*** Exercise input ***
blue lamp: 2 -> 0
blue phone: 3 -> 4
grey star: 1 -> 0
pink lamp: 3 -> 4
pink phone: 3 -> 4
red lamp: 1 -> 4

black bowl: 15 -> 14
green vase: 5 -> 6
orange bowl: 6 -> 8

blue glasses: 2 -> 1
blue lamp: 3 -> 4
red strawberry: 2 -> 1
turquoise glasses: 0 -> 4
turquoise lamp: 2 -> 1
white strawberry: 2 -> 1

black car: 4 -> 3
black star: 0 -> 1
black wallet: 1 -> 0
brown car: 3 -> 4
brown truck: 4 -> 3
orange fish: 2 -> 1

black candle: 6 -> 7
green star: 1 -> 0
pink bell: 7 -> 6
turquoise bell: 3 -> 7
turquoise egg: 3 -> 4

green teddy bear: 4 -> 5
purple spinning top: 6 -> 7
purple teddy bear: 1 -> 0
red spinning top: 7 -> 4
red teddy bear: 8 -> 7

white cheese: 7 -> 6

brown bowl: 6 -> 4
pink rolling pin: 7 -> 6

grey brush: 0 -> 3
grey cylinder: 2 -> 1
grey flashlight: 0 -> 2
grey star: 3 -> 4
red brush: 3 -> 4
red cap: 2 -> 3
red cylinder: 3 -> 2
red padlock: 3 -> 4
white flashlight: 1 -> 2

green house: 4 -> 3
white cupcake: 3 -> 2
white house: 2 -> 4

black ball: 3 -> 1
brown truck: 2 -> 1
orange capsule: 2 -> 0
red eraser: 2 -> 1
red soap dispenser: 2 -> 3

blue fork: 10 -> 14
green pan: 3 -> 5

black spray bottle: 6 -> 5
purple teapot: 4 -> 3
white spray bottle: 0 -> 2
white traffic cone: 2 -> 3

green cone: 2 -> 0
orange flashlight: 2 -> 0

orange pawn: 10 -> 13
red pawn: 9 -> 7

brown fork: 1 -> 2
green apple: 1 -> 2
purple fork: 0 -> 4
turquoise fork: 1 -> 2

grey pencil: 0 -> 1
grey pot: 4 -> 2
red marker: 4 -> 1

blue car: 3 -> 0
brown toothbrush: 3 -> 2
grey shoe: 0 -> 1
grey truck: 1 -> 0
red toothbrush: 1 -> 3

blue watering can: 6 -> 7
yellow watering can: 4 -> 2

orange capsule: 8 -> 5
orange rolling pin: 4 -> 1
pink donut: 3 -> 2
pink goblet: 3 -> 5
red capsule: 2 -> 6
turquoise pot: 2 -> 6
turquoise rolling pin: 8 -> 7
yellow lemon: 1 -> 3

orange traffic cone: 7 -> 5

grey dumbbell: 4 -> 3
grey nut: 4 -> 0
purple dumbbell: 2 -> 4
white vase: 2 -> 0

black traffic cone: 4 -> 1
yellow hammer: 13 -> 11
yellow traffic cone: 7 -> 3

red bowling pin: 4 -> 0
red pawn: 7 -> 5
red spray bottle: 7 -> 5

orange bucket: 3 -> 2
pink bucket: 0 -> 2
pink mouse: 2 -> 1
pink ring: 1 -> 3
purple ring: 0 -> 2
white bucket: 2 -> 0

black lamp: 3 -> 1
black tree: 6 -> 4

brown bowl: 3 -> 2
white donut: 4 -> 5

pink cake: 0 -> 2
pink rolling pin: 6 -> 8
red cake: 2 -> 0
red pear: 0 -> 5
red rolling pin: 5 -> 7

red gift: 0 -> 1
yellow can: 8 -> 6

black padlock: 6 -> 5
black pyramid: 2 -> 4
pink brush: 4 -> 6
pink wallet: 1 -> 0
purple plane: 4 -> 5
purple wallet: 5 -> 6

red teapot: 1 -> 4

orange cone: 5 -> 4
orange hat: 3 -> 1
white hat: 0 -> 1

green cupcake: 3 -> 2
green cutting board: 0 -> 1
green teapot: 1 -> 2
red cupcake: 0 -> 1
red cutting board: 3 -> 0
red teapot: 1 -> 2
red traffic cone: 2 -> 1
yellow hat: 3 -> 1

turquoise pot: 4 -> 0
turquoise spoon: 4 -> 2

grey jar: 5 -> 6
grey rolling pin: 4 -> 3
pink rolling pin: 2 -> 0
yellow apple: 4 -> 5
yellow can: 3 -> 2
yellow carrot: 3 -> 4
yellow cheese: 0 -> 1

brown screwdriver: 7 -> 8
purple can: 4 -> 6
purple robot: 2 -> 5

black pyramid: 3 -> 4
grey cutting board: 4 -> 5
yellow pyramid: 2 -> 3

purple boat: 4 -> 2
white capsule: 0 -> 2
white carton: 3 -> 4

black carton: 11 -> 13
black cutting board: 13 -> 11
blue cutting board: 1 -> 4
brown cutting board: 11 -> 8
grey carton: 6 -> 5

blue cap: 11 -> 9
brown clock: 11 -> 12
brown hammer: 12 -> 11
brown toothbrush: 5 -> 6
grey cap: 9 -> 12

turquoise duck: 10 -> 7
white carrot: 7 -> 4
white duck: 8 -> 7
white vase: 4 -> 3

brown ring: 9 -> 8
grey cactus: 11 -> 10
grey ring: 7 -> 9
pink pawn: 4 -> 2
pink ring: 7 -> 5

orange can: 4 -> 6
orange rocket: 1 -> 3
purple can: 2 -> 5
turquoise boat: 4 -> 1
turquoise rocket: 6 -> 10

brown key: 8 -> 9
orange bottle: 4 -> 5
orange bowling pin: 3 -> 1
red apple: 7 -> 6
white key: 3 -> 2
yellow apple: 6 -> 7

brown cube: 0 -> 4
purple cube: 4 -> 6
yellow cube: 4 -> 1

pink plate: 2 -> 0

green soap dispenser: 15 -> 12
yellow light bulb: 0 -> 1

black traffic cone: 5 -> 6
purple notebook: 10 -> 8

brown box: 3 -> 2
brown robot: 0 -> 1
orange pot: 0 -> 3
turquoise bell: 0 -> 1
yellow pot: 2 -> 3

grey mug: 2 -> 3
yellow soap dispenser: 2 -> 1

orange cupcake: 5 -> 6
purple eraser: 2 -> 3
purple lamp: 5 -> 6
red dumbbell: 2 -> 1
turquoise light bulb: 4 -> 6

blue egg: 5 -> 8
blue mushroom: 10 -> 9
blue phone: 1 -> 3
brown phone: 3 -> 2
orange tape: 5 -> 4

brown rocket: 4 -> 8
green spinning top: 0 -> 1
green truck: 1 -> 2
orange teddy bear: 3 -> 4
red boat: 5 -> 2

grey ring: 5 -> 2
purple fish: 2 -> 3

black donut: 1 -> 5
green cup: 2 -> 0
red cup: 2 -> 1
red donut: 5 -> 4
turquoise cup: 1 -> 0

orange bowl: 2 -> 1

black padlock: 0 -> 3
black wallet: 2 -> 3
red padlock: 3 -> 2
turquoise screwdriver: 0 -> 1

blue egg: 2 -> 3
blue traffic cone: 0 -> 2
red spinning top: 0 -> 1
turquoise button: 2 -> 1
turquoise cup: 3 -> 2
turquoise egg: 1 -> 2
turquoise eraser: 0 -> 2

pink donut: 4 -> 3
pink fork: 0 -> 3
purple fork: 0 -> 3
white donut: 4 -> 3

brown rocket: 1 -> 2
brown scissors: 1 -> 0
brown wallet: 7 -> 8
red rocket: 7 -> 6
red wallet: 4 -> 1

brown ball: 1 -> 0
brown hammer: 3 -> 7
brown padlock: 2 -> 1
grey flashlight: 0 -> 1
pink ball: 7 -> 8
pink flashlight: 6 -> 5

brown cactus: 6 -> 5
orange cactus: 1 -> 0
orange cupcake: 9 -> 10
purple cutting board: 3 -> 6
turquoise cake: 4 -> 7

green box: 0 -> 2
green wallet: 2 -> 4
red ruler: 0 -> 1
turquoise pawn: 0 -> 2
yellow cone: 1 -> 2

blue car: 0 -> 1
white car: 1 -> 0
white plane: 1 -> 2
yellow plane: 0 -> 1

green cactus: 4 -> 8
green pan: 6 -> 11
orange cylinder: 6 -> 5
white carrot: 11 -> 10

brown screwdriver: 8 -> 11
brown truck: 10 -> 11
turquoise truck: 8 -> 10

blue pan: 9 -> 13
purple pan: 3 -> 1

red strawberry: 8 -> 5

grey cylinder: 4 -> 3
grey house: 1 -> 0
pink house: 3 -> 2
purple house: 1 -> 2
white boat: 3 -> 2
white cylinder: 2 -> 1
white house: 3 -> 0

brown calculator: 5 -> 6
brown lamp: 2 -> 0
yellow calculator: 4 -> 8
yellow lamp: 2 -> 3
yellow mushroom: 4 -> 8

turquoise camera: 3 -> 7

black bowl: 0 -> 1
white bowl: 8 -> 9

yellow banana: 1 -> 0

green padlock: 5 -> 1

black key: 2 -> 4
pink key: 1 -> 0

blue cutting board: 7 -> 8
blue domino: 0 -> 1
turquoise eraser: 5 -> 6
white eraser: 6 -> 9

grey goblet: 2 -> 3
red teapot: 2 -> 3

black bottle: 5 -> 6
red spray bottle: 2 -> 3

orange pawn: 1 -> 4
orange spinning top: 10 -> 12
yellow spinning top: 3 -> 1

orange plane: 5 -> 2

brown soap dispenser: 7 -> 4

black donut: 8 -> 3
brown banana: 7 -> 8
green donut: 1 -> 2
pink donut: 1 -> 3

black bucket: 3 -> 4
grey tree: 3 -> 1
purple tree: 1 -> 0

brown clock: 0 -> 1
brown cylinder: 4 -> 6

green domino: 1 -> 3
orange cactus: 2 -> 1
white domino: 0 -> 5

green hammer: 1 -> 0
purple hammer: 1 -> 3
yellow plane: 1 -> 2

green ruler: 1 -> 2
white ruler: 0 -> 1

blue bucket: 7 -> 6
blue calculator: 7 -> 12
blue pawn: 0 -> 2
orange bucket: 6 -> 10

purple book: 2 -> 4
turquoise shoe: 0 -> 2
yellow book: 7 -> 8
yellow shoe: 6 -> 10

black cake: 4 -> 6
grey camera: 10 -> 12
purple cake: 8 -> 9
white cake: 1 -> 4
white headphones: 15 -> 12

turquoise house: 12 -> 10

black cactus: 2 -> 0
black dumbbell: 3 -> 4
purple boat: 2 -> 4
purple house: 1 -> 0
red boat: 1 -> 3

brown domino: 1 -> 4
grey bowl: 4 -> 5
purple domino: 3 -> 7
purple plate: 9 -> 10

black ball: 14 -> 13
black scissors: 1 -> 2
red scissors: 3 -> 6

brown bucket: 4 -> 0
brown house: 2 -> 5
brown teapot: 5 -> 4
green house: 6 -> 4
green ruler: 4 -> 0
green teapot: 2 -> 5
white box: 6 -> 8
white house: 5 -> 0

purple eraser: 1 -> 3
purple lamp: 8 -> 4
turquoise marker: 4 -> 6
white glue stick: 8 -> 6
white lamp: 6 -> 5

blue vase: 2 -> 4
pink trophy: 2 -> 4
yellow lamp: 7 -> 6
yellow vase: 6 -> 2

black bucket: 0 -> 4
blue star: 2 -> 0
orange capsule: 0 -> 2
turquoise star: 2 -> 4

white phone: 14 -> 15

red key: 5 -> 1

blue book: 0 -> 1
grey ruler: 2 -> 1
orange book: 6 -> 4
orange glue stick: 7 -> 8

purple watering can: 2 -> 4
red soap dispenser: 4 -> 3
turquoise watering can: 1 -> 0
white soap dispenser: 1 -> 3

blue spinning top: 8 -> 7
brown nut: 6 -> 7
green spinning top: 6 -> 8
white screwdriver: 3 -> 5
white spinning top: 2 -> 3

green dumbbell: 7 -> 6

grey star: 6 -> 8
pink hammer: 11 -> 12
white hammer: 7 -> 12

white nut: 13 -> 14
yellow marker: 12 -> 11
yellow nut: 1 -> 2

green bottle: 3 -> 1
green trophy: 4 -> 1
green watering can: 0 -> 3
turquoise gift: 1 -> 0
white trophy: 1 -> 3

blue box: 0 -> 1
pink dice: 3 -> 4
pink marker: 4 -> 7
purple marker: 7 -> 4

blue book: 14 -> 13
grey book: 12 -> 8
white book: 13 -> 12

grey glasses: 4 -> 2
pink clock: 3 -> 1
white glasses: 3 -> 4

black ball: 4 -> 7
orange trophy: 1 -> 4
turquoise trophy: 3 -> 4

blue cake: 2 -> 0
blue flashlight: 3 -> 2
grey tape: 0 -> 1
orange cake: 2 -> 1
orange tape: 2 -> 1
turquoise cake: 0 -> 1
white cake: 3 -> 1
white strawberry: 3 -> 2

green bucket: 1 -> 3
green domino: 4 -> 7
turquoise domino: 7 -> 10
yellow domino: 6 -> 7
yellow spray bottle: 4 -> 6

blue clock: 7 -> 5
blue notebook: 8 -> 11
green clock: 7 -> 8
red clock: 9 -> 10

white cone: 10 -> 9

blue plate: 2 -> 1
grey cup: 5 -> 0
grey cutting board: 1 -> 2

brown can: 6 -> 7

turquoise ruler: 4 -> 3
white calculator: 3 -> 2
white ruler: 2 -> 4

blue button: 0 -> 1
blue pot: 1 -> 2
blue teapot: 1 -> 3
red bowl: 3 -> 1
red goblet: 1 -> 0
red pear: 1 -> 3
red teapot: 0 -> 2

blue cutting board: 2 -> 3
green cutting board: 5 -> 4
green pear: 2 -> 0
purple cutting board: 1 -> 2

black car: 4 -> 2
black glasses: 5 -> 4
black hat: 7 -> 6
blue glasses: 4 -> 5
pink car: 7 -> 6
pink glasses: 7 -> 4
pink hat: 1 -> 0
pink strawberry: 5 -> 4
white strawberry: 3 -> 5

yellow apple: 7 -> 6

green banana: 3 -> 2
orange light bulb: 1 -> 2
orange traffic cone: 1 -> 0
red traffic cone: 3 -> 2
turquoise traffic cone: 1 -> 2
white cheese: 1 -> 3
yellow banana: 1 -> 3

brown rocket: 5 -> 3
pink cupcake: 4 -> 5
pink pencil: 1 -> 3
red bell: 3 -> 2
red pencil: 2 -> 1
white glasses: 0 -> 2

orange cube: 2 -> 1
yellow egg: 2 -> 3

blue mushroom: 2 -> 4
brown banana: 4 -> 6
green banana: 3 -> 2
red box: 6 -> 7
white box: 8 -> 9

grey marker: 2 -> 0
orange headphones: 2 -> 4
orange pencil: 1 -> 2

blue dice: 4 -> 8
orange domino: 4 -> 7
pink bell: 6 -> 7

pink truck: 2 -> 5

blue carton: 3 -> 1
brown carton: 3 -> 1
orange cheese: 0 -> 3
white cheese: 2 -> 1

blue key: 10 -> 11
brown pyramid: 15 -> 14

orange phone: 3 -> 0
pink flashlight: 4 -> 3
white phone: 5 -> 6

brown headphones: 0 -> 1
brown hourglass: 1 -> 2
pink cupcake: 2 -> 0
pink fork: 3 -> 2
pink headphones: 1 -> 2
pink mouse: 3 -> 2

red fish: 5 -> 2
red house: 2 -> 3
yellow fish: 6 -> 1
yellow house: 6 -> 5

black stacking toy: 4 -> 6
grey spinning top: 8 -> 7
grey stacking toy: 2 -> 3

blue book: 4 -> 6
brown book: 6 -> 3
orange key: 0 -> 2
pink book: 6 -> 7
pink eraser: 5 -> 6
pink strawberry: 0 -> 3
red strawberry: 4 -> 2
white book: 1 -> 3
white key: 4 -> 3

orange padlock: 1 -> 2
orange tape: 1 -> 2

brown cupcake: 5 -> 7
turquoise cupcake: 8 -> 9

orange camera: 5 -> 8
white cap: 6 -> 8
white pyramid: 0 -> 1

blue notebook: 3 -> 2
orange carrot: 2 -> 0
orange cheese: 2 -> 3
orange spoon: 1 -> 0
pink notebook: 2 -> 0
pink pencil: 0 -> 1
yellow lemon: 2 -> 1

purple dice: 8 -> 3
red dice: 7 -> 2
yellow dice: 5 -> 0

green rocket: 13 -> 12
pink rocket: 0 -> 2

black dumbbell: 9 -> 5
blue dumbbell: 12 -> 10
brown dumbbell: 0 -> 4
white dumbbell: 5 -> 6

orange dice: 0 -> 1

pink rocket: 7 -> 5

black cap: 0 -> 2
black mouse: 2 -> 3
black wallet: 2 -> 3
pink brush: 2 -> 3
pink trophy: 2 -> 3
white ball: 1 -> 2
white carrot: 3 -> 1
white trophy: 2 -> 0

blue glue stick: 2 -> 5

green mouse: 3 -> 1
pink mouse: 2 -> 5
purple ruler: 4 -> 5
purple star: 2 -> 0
*** End of Exercise input ***
Goal of the exercise
From the records above, reproduce exactly the lines from the one with "blue notebook: 8 -> 11" to the one with "green pear: 2 -> 0", both included, and no others.

Response to the exercise
blue notebook: 8 -> 11
green clock: 7 -> 8
red clock: 9 -> 10

white cone: 10 -> 9

blue plate: 2 -> 1
grey cup: 5 -> 0
grey cutting board: 1 -> 2

brown can: 6 -> 7

turquoise ruler: 4 -> 3
white calculator: 3 -> 2
white ruler: 2 -> 4

blue button: 0 -> 1
blue pot: 1 -> 2
blue teapot: 1 -> 3
red bowl: 3 -> 1
red goblet: 1 -> 0
red pear: 1 -> 3
red teapot: 0 -> 2

blue cutting board: 2 -> 3
green cutting board: 5 -> 4
green pear: 2 -> 0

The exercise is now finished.